§ Your instructions: The lines to return are those below that contain the word "cobalt".

§ Supplied entries:
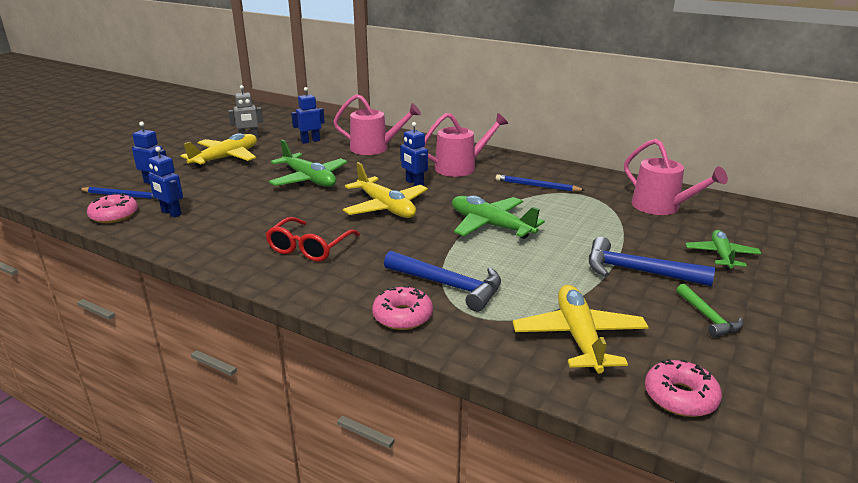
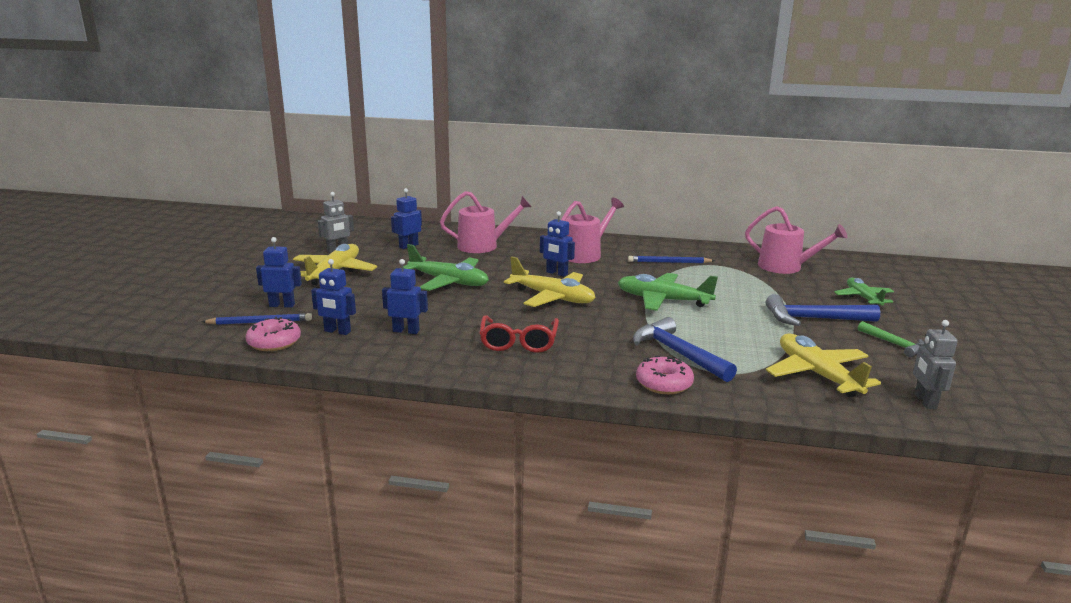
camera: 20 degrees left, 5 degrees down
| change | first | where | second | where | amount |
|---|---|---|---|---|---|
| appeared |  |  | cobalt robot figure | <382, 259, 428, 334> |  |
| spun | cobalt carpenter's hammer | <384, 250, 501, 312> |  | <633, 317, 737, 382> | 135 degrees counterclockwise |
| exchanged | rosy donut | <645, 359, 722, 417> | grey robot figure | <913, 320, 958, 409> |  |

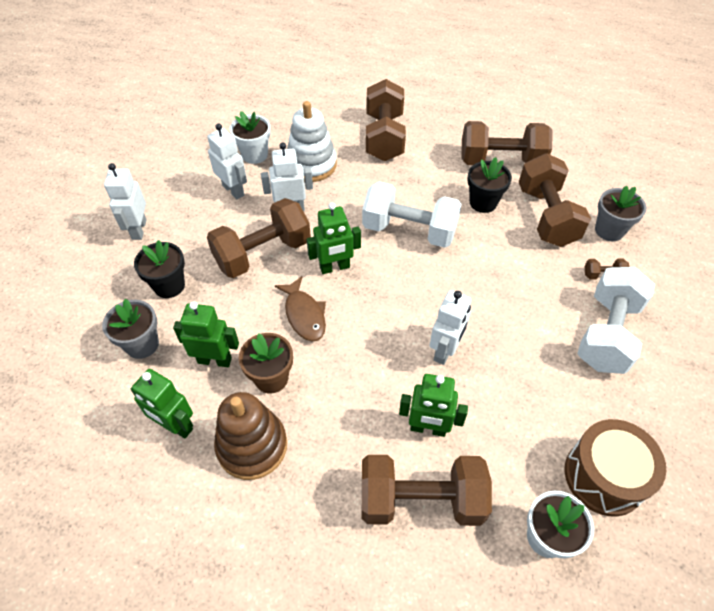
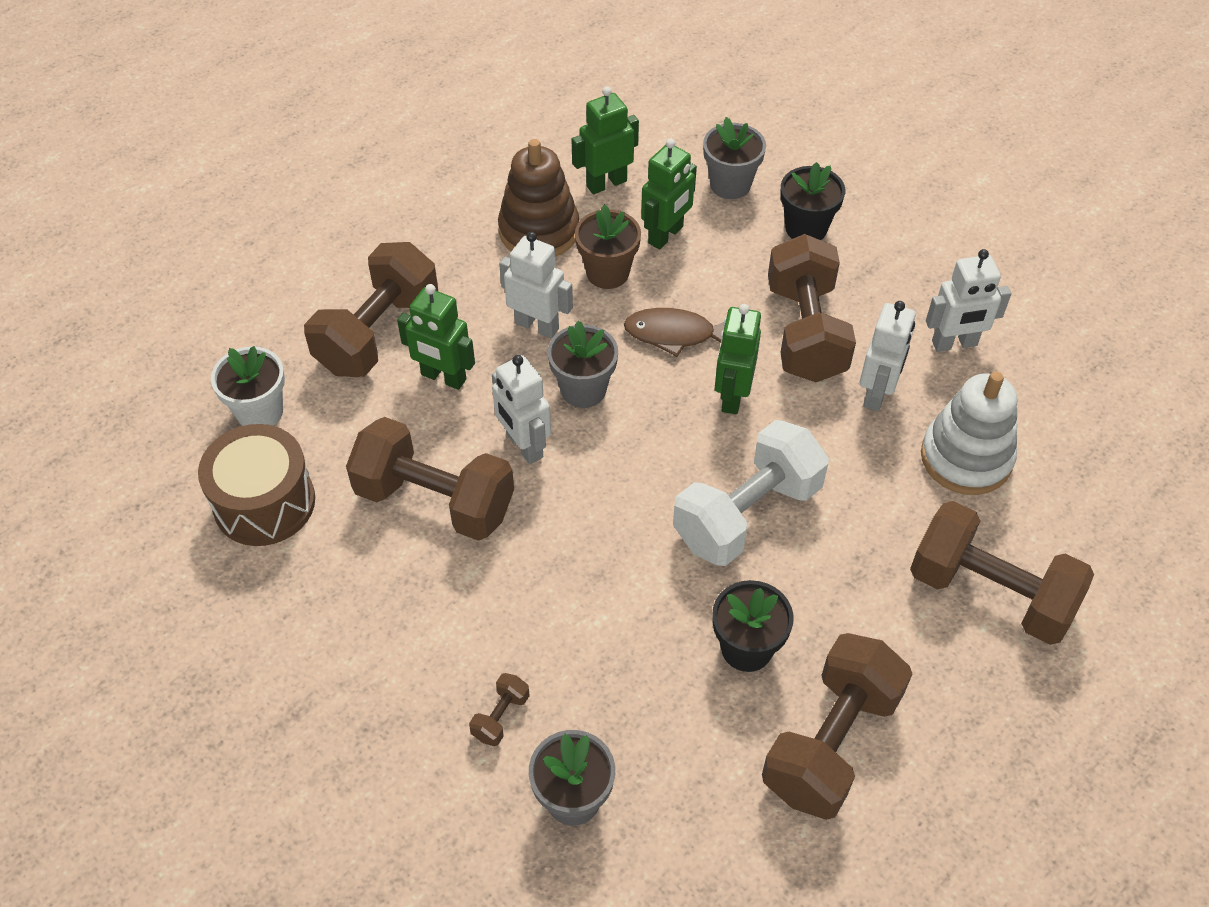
camera: 120 degrees right, 0 degrees up
| change | first | where | second | where | amount |
|---|---|---|---|---|---|
| relocated | dark brown dumbbell | <519, 153, 591, 247> |  | <346, 417, 514, 541> |  |
| spun | green robot figure | <399, 374, 468, 437> |  | <397, 284, 475, 390> | 105 degrees counterclockwise |
| relocated | snow-white robot figure | <104, 163, 147, 240> |  | <499, 232, 573, 339> |  |
| appeared |  |  | grey flower pot | <547, 321, 618, 408> |  |
| missing | snow-white flower pot | <230, 111, 271, 164> |  |  |  |
| missing | snow-white dumbbell | <577, 267, 655, 374> |  |  |  |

§ Answer to this problem:
| appeared |  |  | cobalt robot figure | <382, 259, 428, 334> |  |
| spun | cobalt carpenter's hammer | <384, 250, 501, 312> |  | <633, 317, 737, 382> | 135 degrees counterclockwise |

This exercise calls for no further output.